Dataset records:
--*--
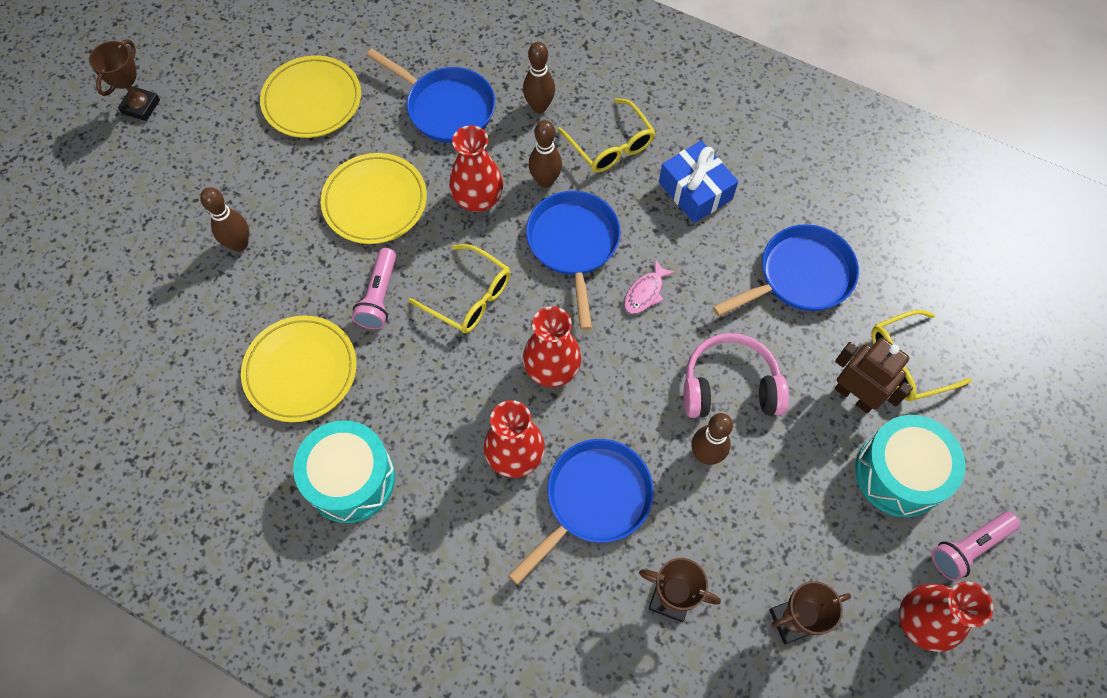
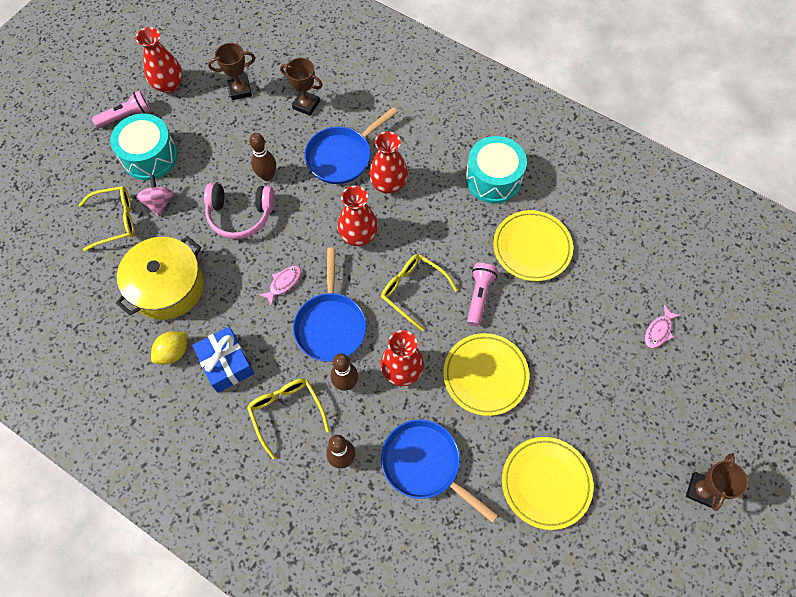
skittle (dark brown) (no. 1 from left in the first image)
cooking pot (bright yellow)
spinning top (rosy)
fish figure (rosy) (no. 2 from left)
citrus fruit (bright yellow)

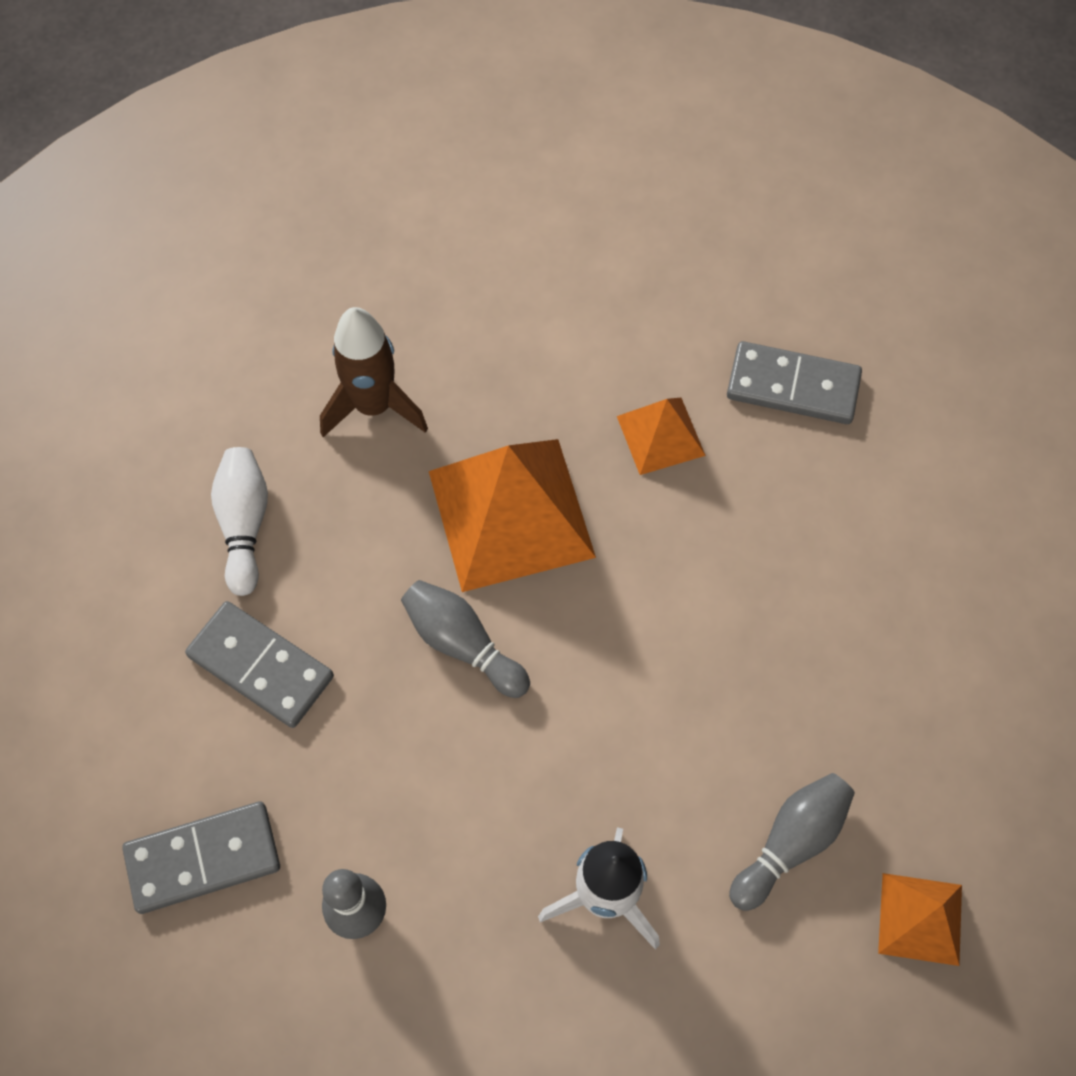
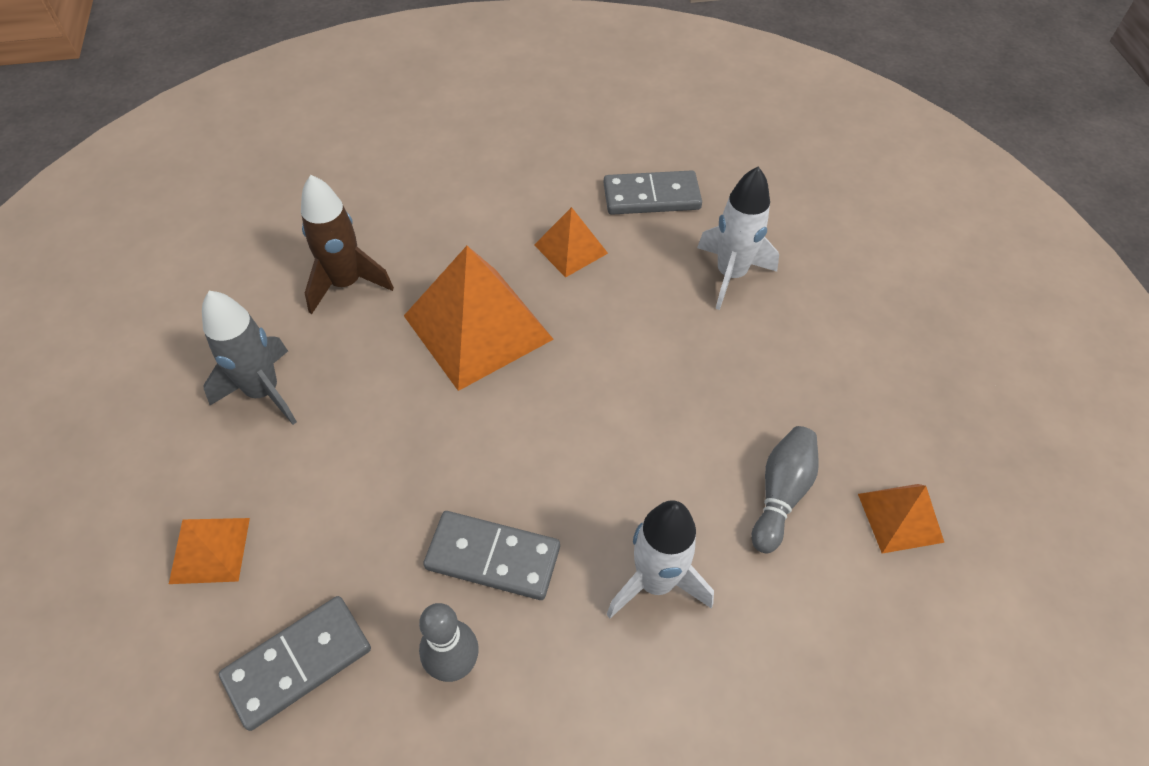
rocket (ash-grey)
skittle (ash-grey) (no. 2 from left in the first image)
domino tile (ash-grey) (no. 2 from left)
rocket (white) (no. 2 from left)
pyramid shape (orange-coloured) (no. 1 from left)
--*--
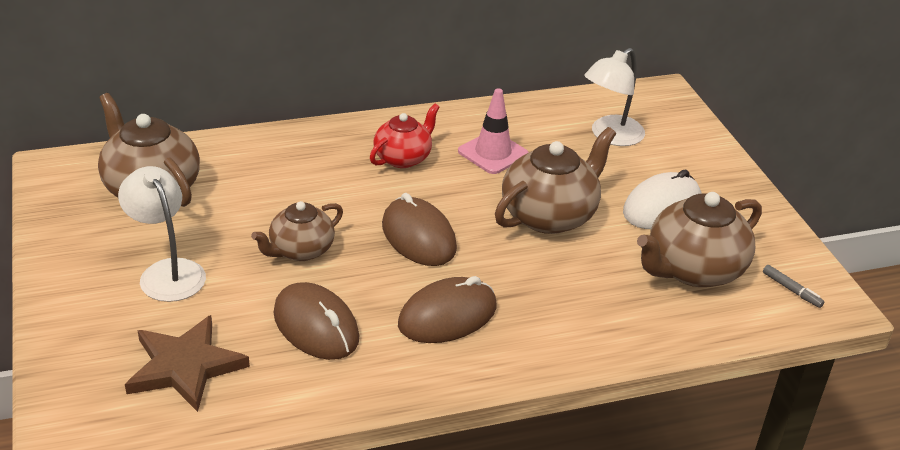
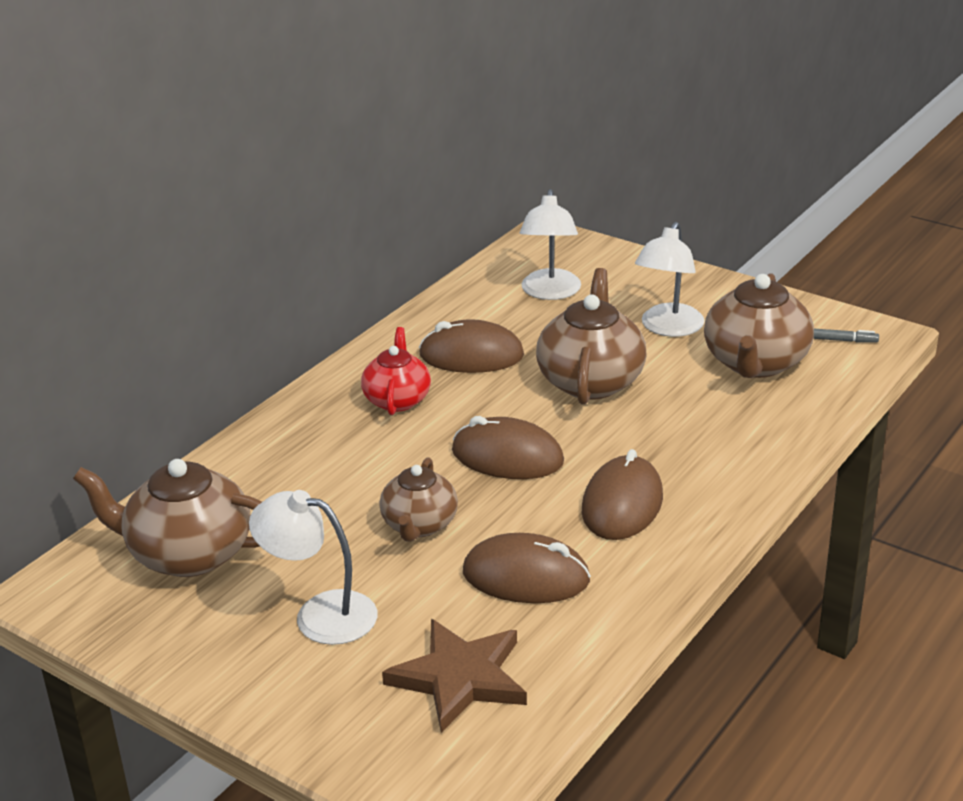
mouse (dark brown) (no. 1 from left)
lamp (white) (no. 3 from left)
--*--
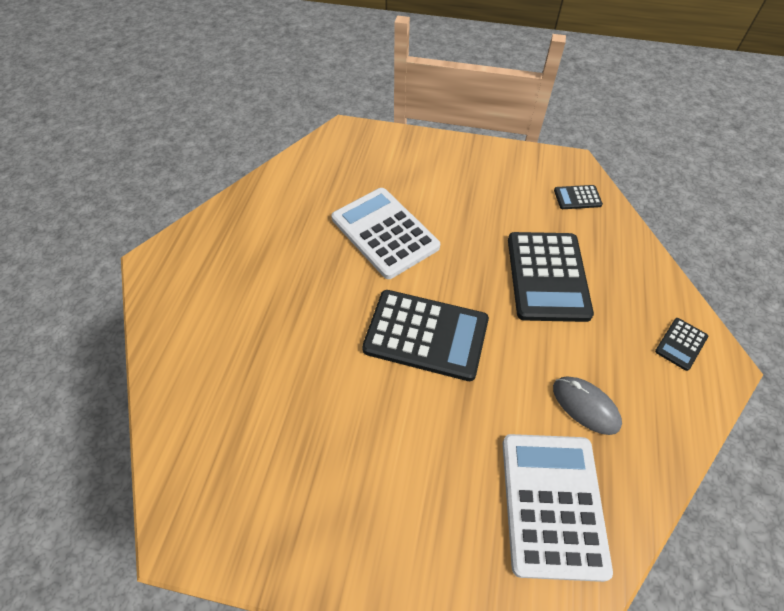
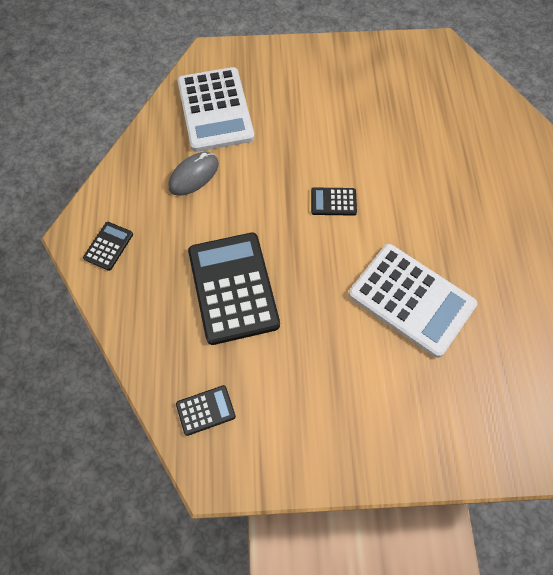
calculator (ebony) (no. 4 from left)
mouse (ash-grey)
--*--
What to produce:
Each line containing "rosy" belongs in the answer; pick these out of the material and copy them.

Solution:
spinning top (rosy)
fish figure (rosy) (no. 2 from left)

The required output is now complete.